··· DATA LISTING

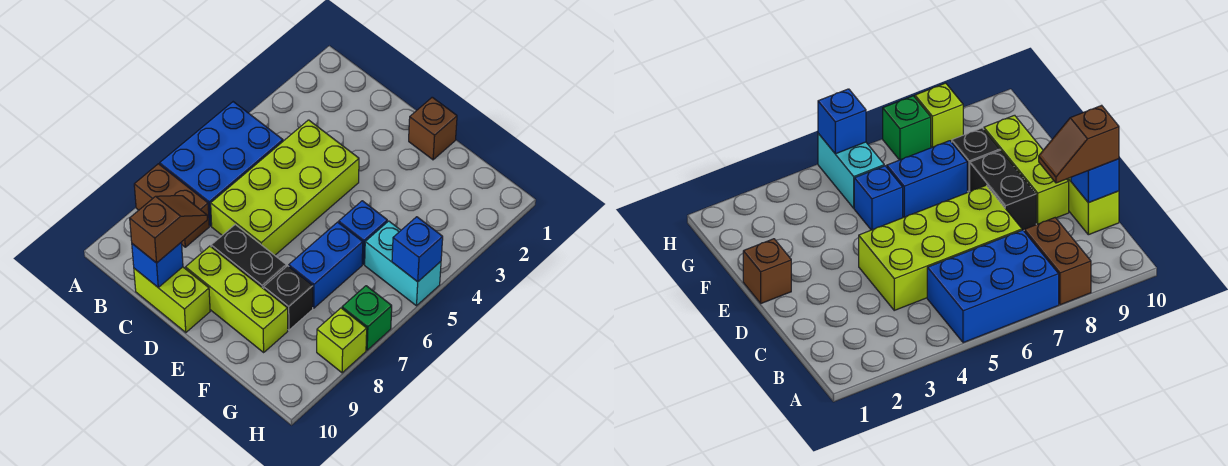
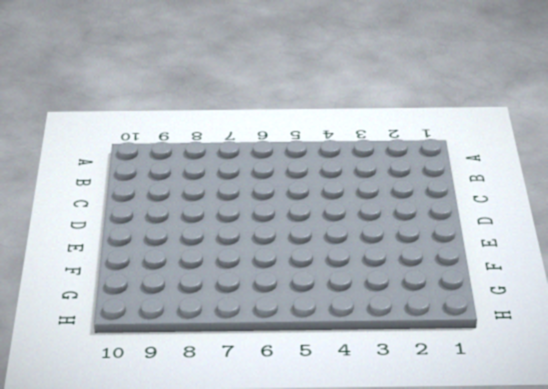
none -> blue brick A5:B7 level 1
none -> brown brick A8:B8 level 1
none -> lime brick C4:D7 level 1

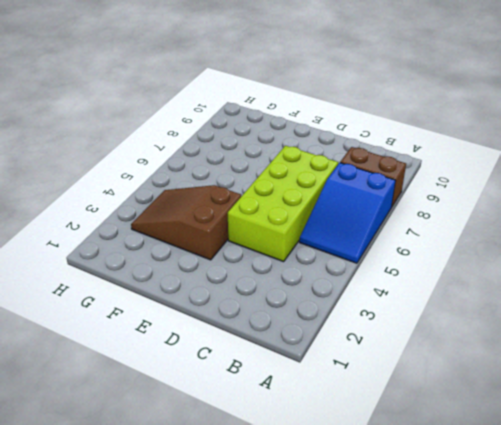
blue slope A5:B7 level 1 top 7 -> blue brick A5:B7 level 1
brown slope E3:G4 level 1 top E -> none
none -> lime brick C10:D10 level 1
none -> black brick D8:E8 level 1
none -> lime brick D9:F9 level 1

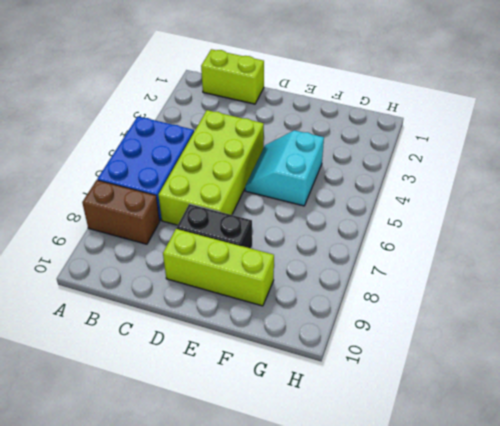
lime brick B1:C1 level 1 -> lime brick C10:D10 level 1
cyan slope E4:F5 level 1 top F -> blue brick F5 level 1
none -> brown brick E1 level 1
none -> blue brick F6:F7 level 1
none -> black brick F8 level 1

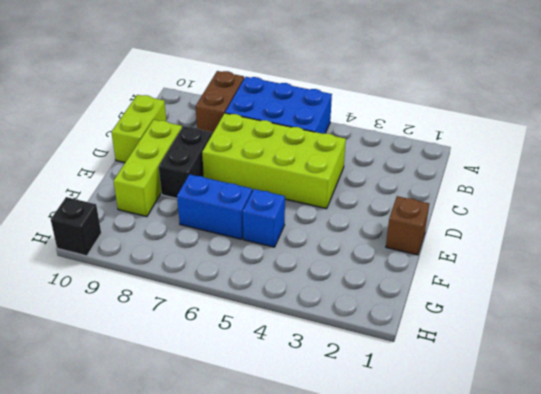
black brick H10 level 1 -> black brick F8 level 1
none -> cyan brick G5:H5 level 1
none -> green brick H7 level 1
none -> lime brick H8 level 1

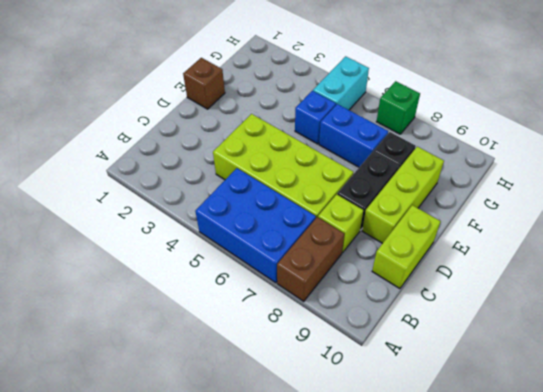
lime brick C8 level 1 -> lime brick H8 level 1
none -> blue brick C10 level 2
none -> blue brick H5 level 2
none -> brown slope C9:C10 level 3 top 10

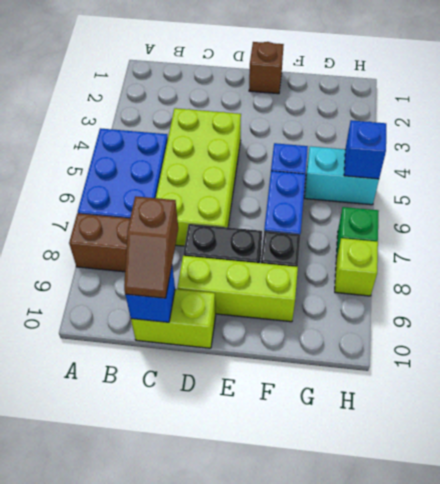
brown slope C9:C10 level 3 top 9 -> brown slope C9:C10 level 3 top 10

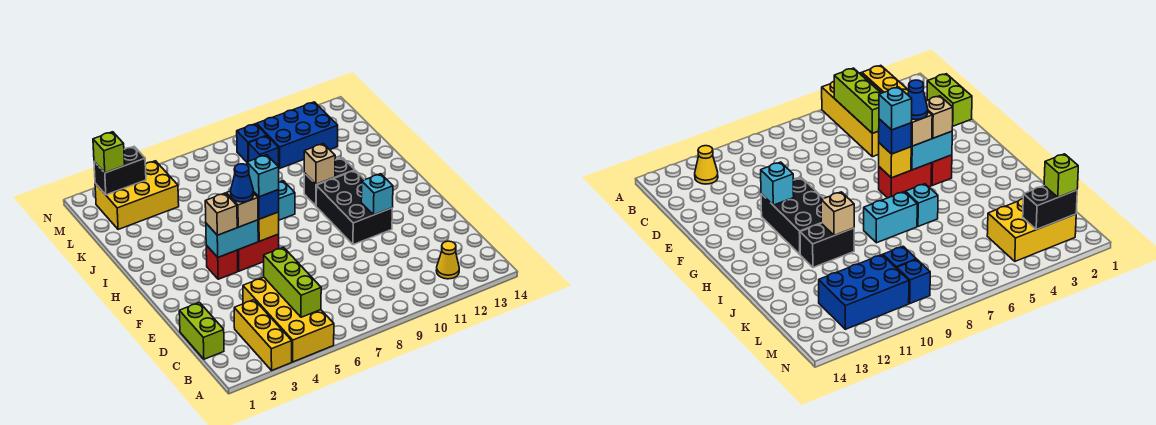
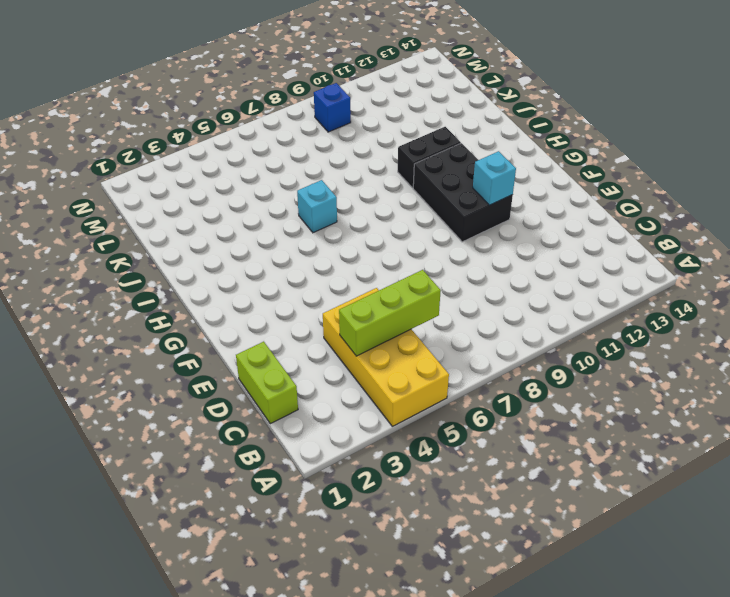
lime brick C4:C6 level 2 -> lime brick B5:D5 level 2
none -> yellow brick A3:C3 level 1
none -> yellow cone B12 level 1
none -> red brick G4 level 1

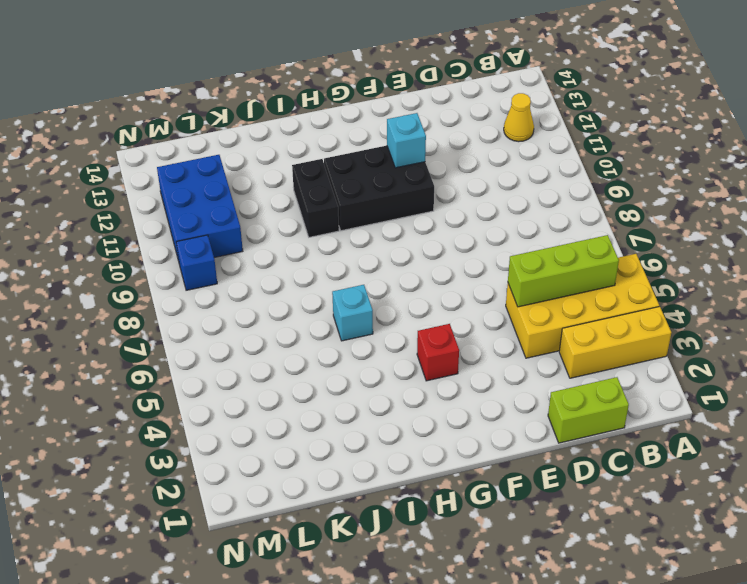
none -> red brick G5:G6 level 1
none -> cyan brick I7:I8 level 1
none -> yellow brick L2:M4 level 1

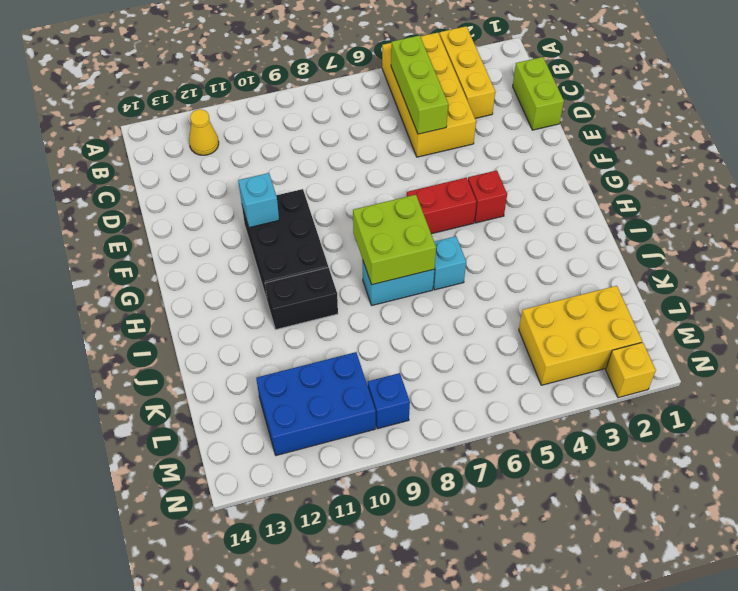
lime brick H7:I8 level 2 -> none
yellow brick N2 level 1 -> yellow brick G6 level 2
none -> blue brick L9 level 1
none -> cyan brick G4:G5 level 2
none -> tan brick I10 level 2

······

## REQUIRED WORK
Within the entries above, how many lines hold the string "yellow"? State the number with no other words.

## PROBLEM SOLUTION
4